Supplied records:
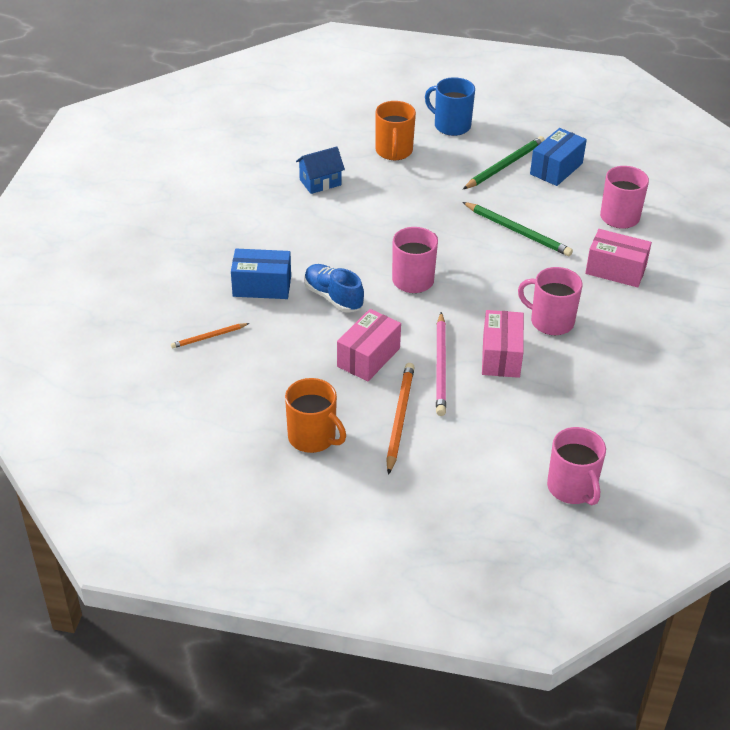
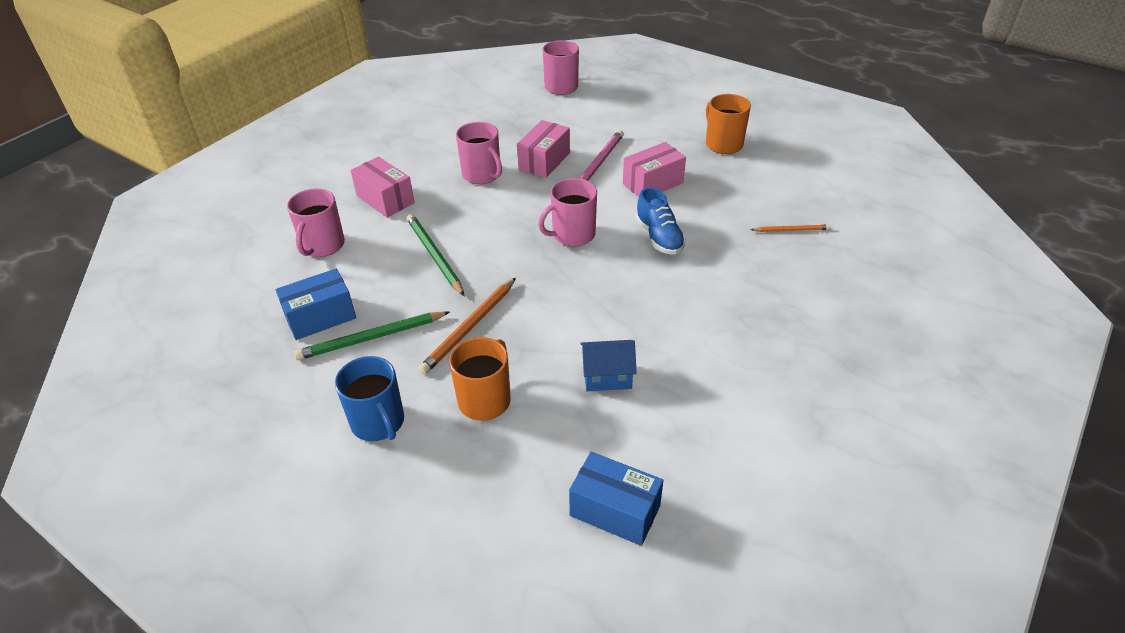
camera: 155 degrees left, 0 degrees up
(262, 286) = (726, 264): blue box -> blue box (615, 510)
(399, 418) = (651, 141): orange pencil -> orange pencil (469, 328)

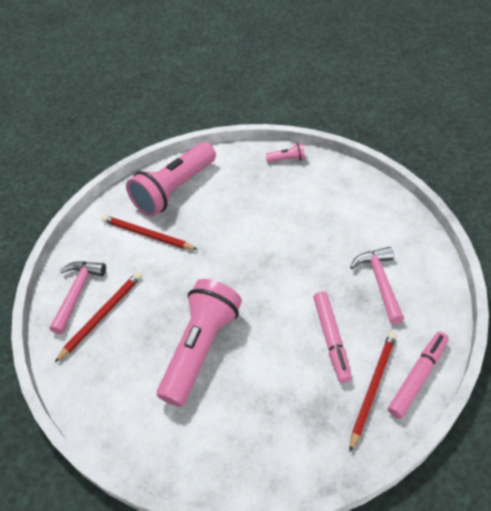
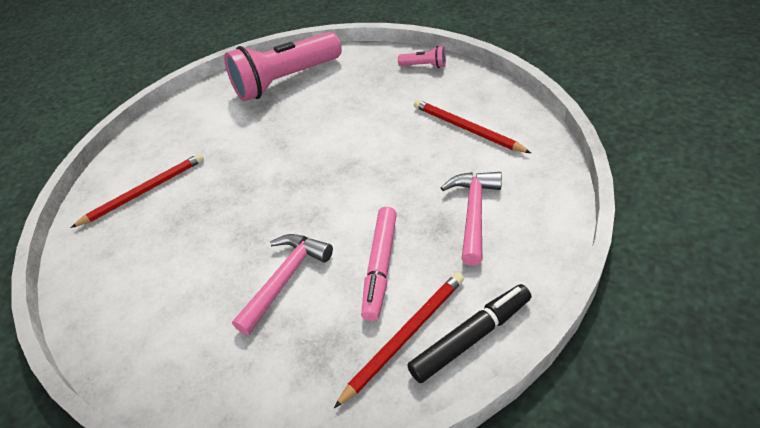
camera: 20 degrees right, 5 degrees down
(77, 293) = (134, 165): pink hammer -> pink hammer (285, 279)
(147, 235) = (234, 120): red pencil -> red pencil (467, 129)
(201, 348) = (226, 246): pink flashlight -> none
(417, 377) = (470, 338): pink marker -> black marker

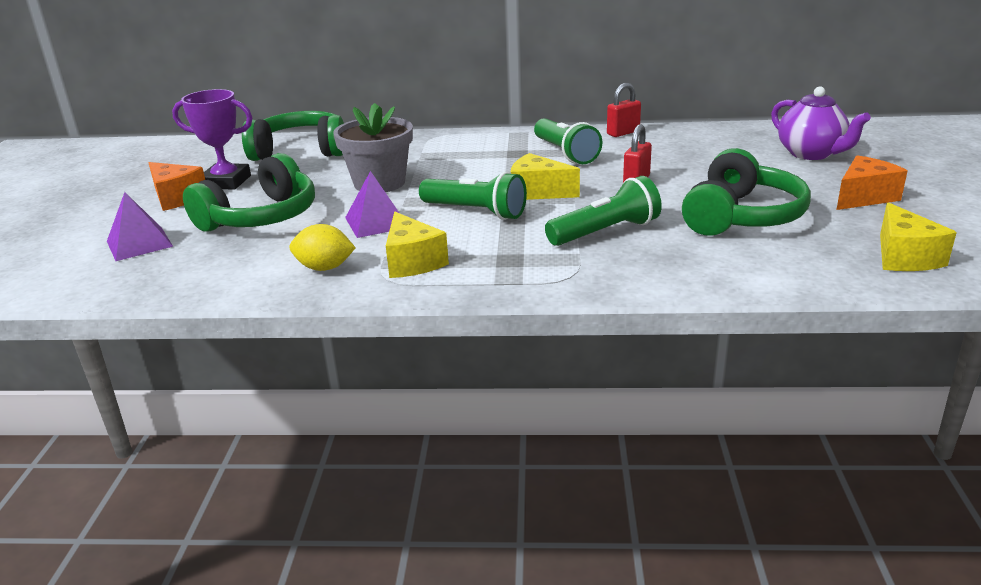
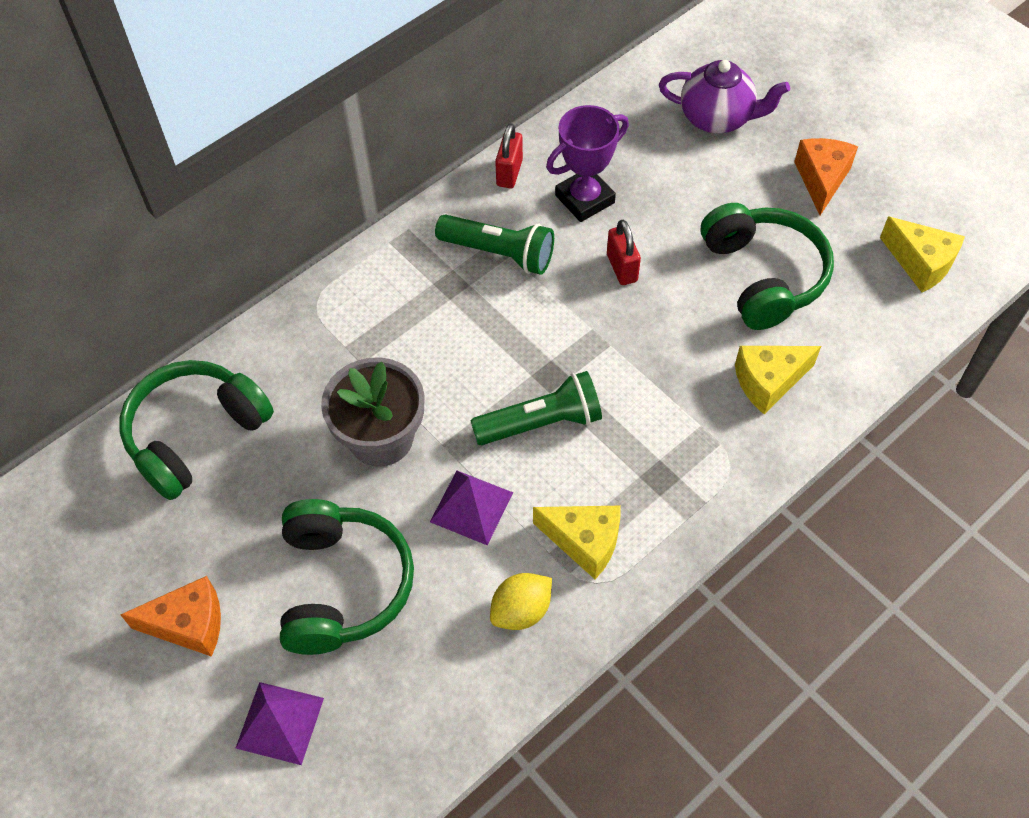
camera: 45 degrees left, 30 degrees up
(226, 182) = (200, 555): purple trophy -> purple trophy (584, 199)
(537, 192) = (556, 348): yellow cheese -> yellow cheese (768, 382)
(605, 232) = (686, 377): green flashlight -> none

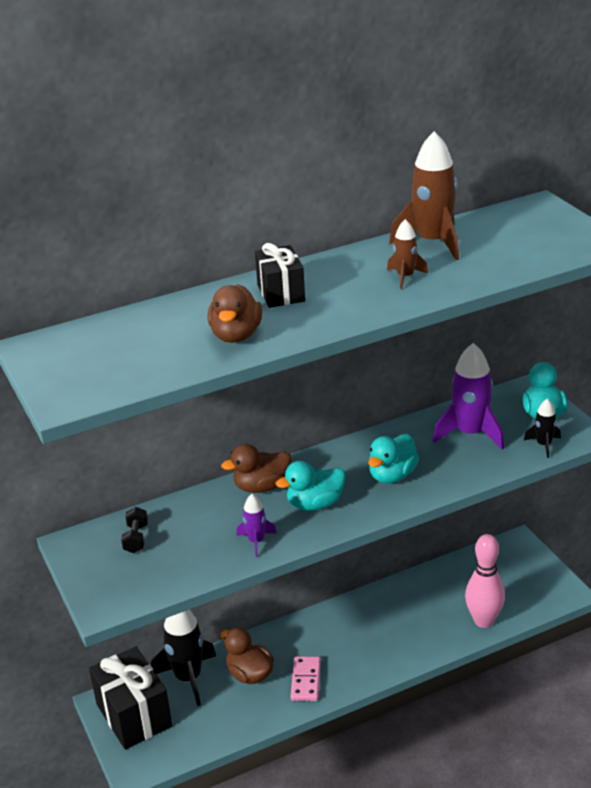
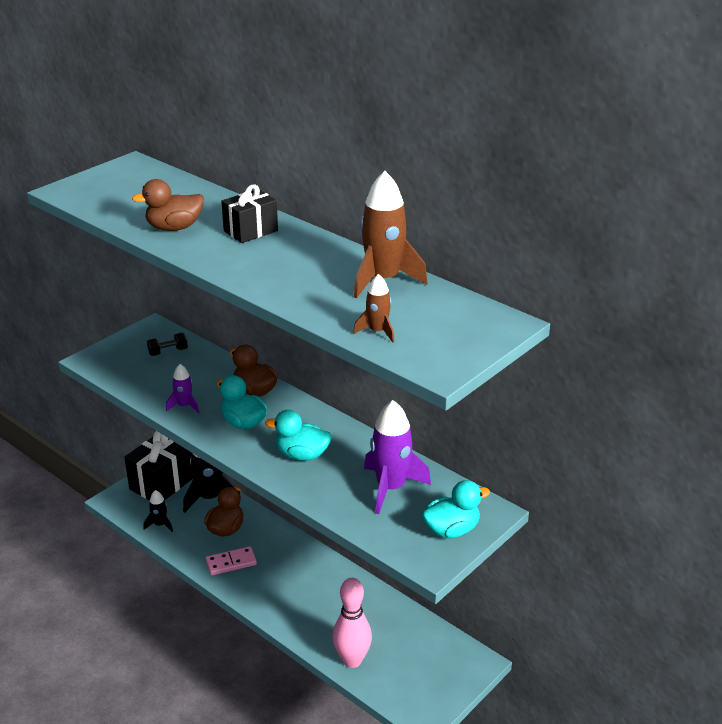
camera: 65 degrees right, 0 degrees up
(405, 277) = (307, 278): brown rocket -> brown rocket (377, 332)
(543, 445) = (398, 540): black rocket -> black rocket (160, 524)

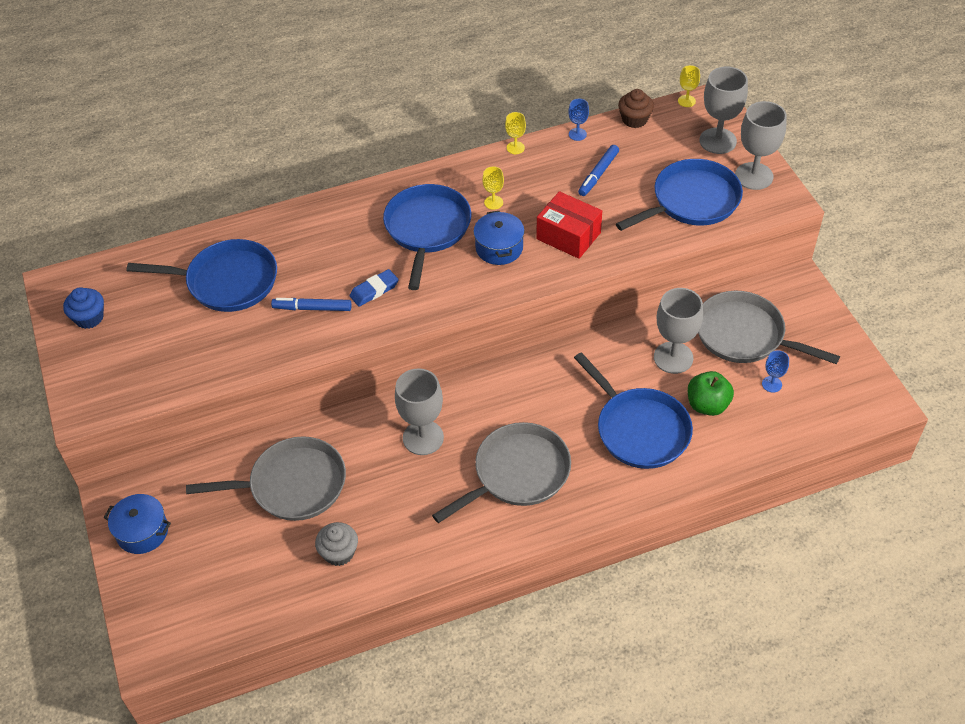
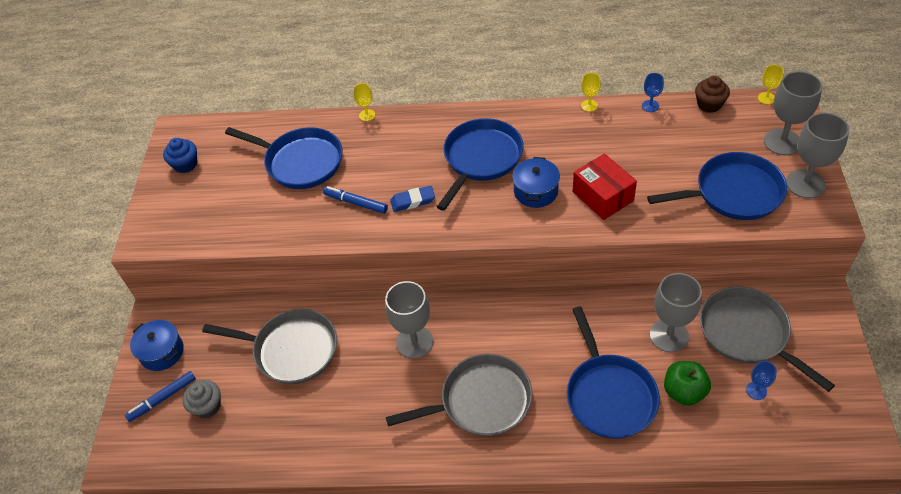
camera: 25 degrees right, 0 degrees up
(339, 552) = (301, 423): grey cupcake -> grey cupcake (207, 406)
(493, 202) = (549, 149): yellow goblet -> yellow goblet (367, 115)
(598, 174) = (654, 146): blue marker -> blue marker (162, 399)

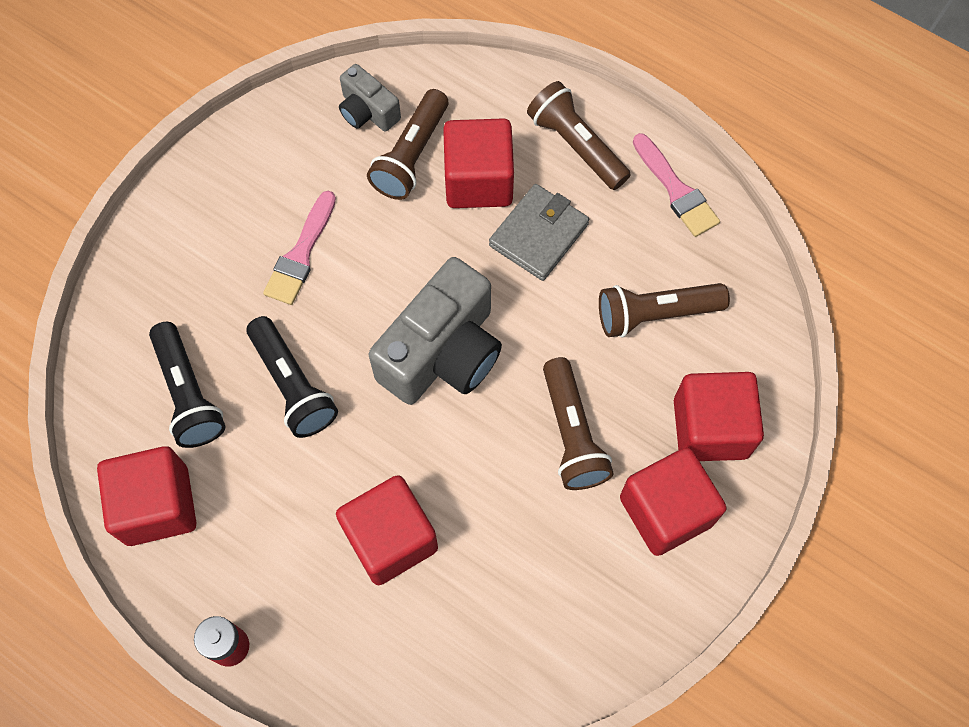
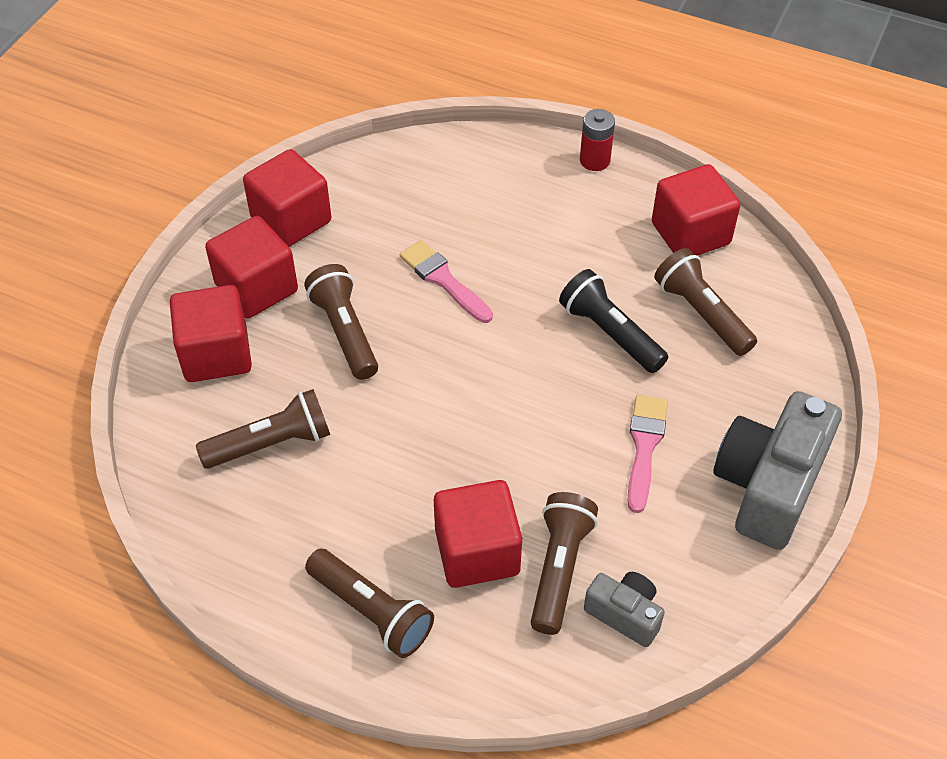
camera: 170 degrees right, 15 degrees down
(188, 393) = (702, 313): black flashlight -> brown flashlight
(390, 539) = (489, 238): red cube -> red cube (291, 220)
(443, 353) = (477, 379): grey camera -> grey camera (768, 486)
(538, 235) = (401, 503): grey wallet -> none
(676, 190) = (252, 576): pink brush -> pink brush (443, 280)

Aim of the task:
What is needed is an exact copy of the data, with the pictures removed.

Exercise solution:
camera: 155 degrees left, 0 degrees up
(262, 286) = (726, 264): blue box -> blue box (615, 510)
(399, 418) = (651, 141): orange pencil -> orange pencil (469, 328)

camera: 20 degrees right, 5 degrees down
(77, 293) = (134, 165): pink hammer -> pink hammer (285, 279)
(147, 235) = (234, 120): red pencil -> red pencil (467, 129)
(201, 348) = (226, 246): pink flashlight -> none
(417, 377) = (470, 338): pink marker -> black marker

camera: 45 degrees left, 30 degrees up
(226, 182) = (200, 555): purple trophy -> purple trophy (584, 199)
(537, 192) = (556, 348): yellow cheese -> yellow cheese (768, 382)
(605, 232) = (686, 377): green flashlight -> none

camera: 65 degrees right, 0 degrees up
(405, 277) = (307, 278): brown rocket -> brown rocket (377, 332)
(543, 445) = (398, 540): black rocket -> black rocket (160, 524)

camera: 25 degrees right, 0 degrees up
(339, 552) = (301, 423): grey cupcake -> grey cupcake (207, 406)
(493, 202) = (549, 149): yellow goblet -> yellow goblet (367, 115)
(598, 174) = (654, 146): blue marker -> blue marker (162, 399)

camera: 170 degrees right, 15 degrees down
(188, 393) = (702, 313): black flashlight -> brown flashlight
(390, 539) = (489, 238): red cube -> red cube (291, 220)
(443, 353) = (477, 379): grey camera -> grey camera (768, 486)
(538, 235) = (401, 503): grey wallet -> none
(676, 190) = (252, 576): pink brush -> pink brush (443, 280)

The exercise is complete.